■ PROBLEM TO SOLVE
Without changing a word, copy every line of the listing below and leave out the images.

■ EXERCISE DATA
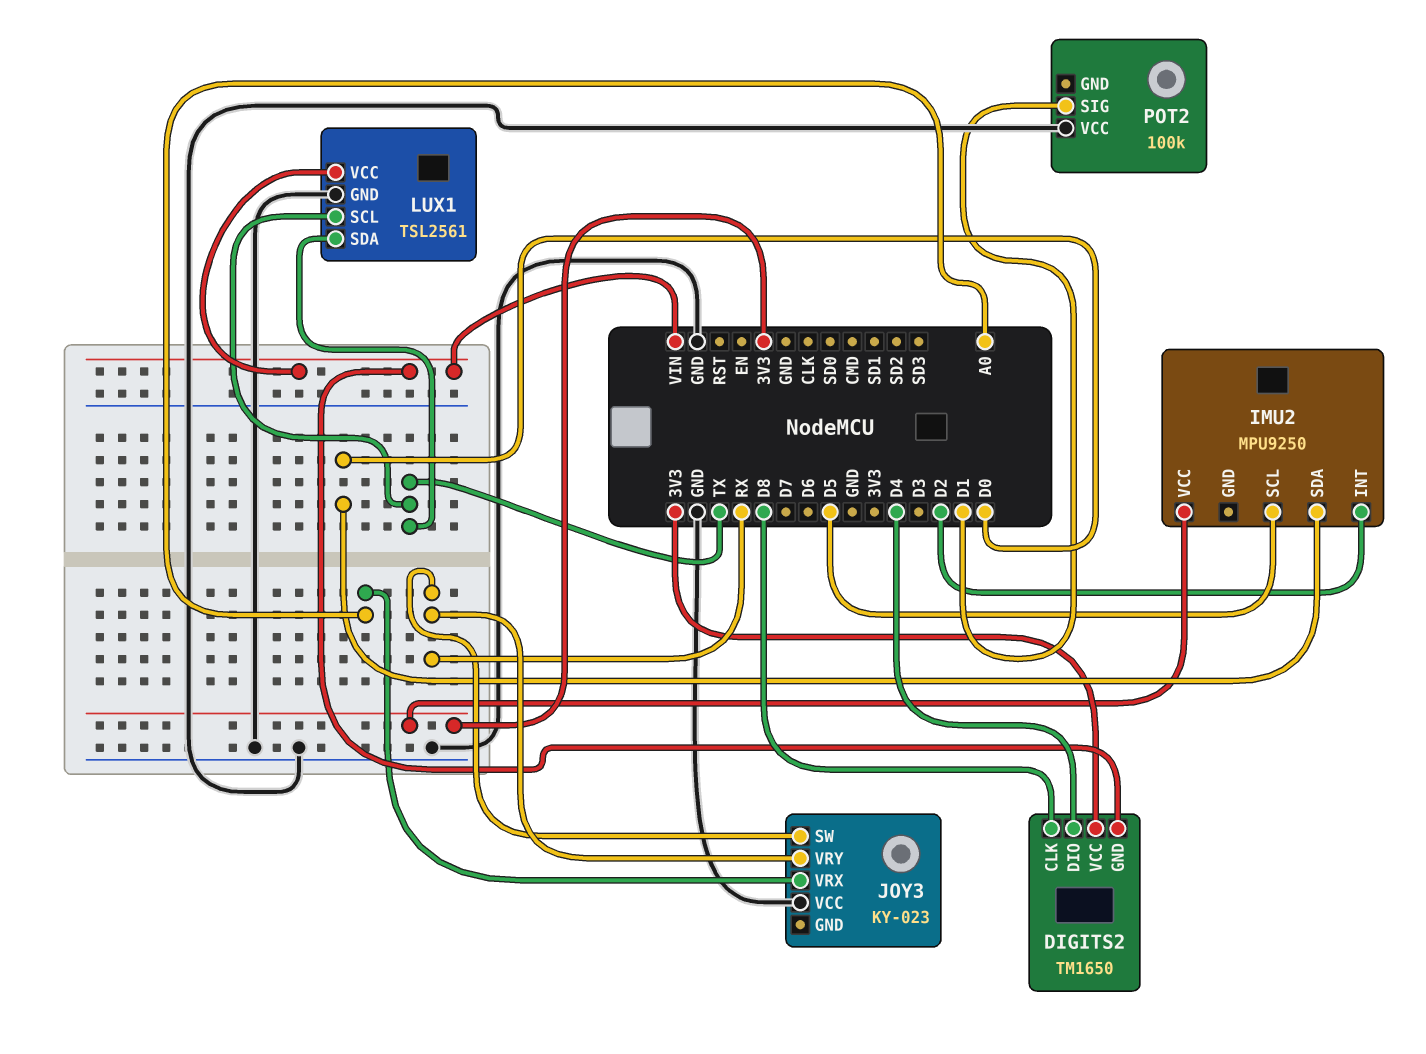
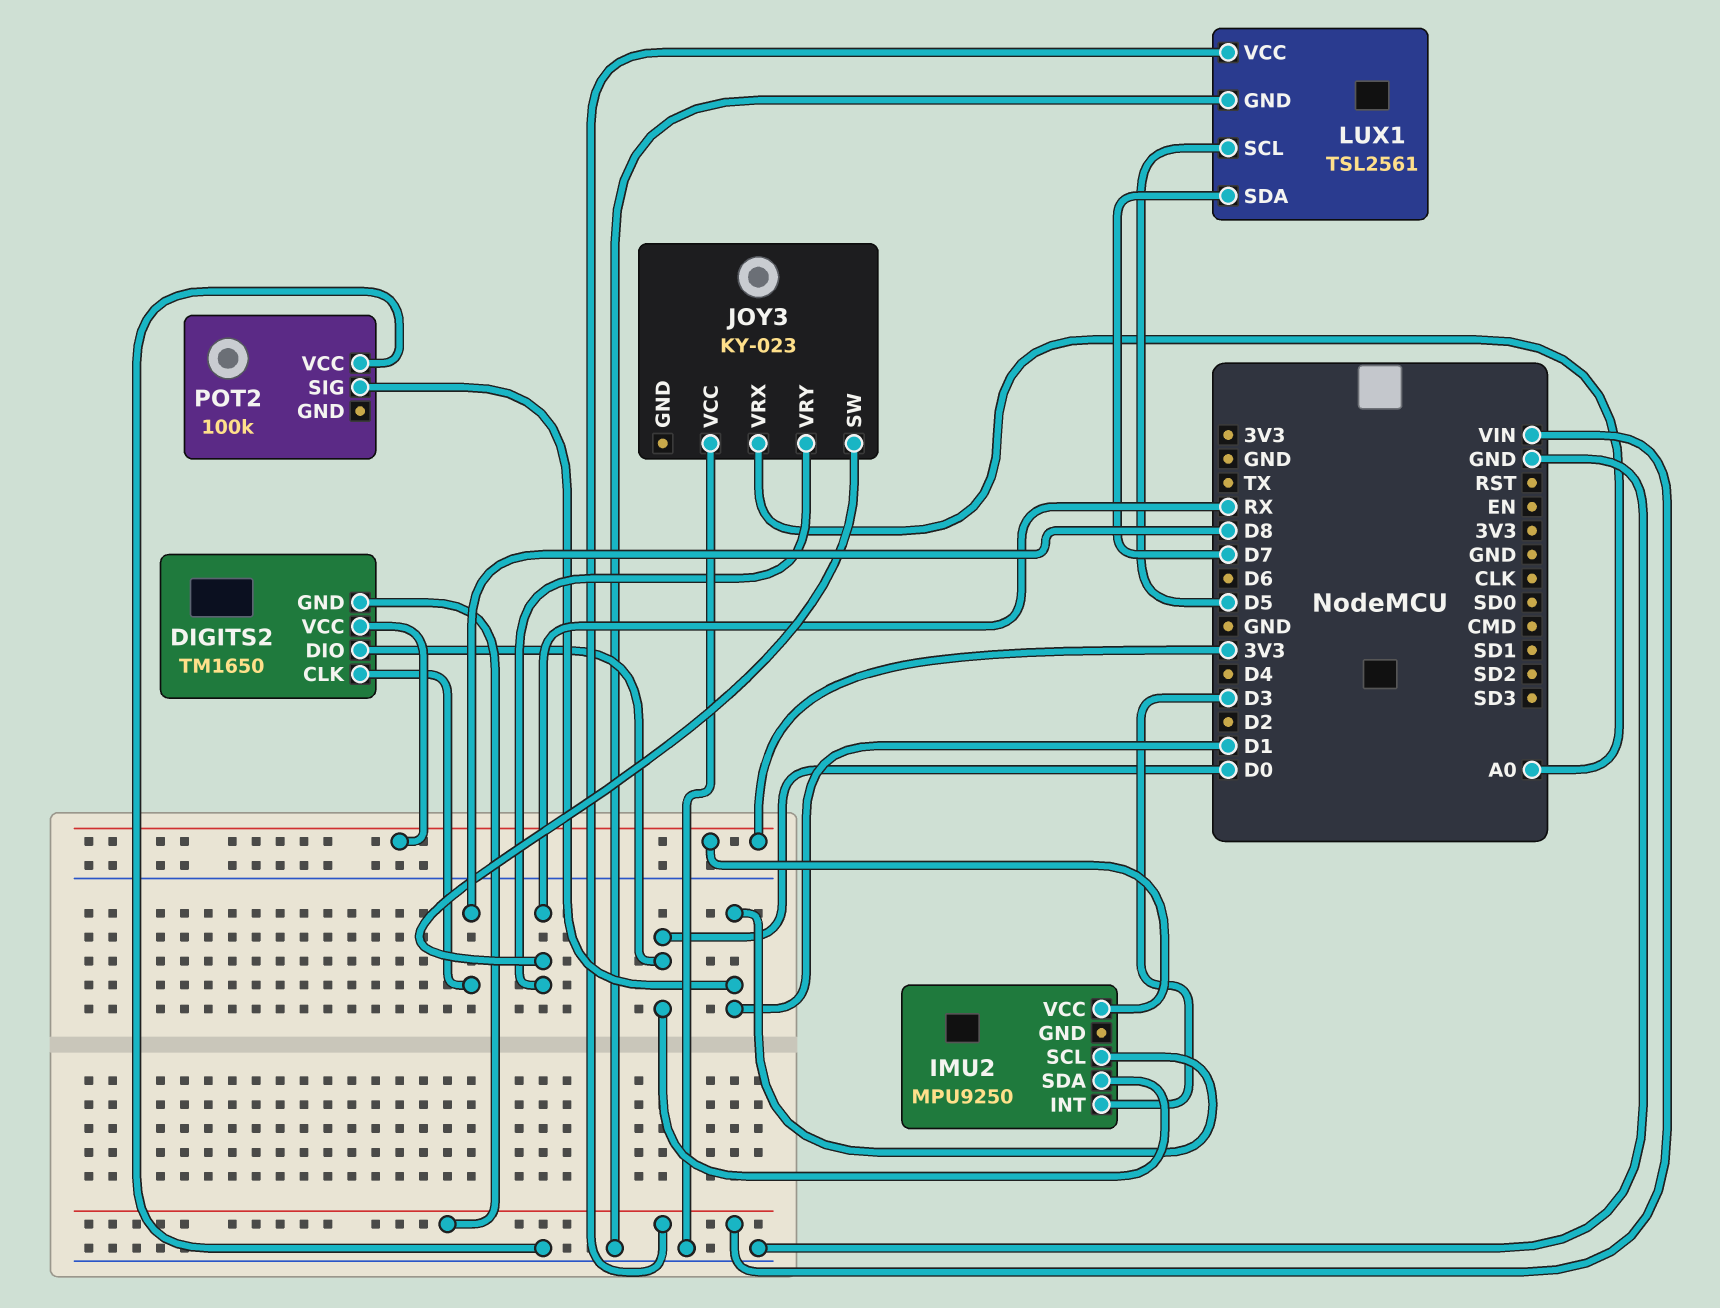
DIGITS2 pin DIO: D4 -> D0
IMU2 pin INT: D2 -> D3
IMU2 pin SCL: D5 -> D1
LUX1 pin SCL: TX -> D5
LUX1 pin SDA: TX -> D7

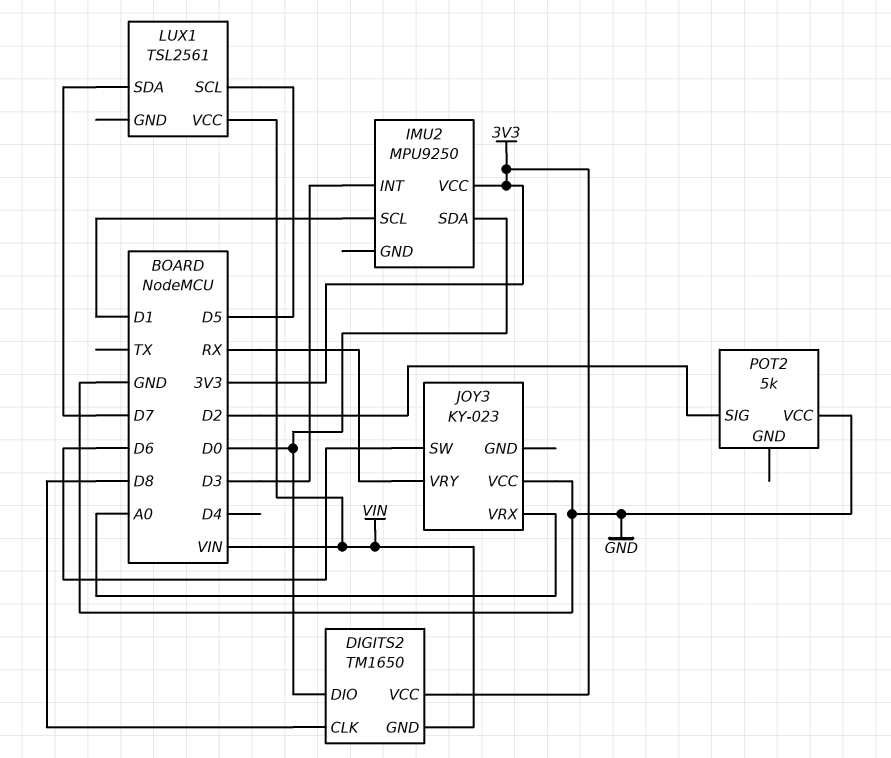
JOY3 pin SW: RX -> D6
LUX1 pin GND: GND -> none
POT2: 100k -> 5k
POT2 pin SIG: D1 -> D2

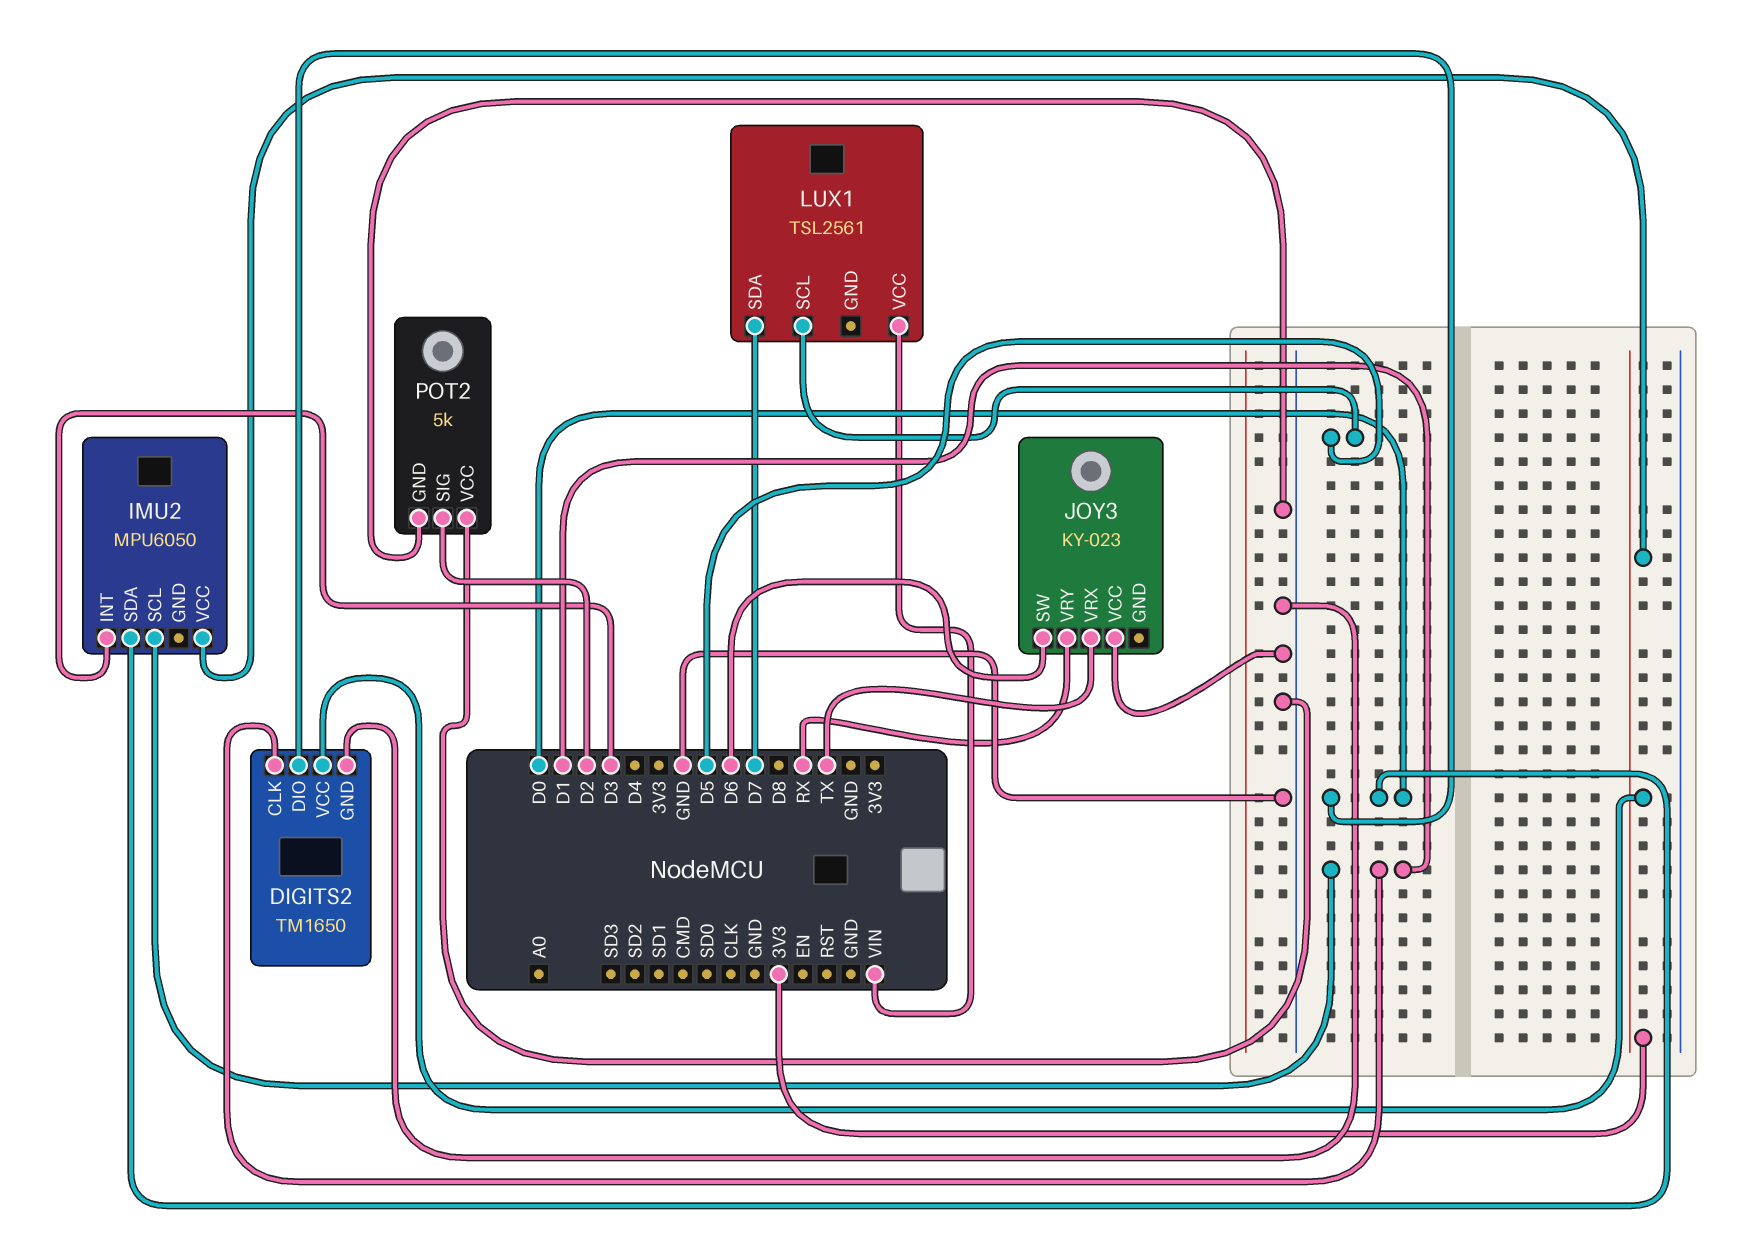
DIGITS2 pin CLK: D8 -> D1
DIGITS2 pin GND: VIN -> GND
IMU2: MPU9250 -> MPU6050
JOY3 pin VRX: A0 -> TX
POT2 pin GND: none -> GND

■ RESULT
DIGITS2 pin DIO: D4 -> D0
IMU2 pin INT: D2 -> D3
IMU2 pin SCL: D5 -> D1
LUX1 pin SCL: TX -> D5
LUX1 pin SDA: TX -> D7

JOY3 pin SW: RX -> D6
LUX1 pin GND: GND -> none
POT2: 100k -> 5k
POT2 pin SIG: D1 -> D2

DIGITS2 pin CLK: D8 -> D1
DIGITS2 pin GND: VIN -> GND
IMU2: MPU9250 -> MPU6050
JOY3 pin VRX: A0 -> TX
POT2 pin GND: none -> GND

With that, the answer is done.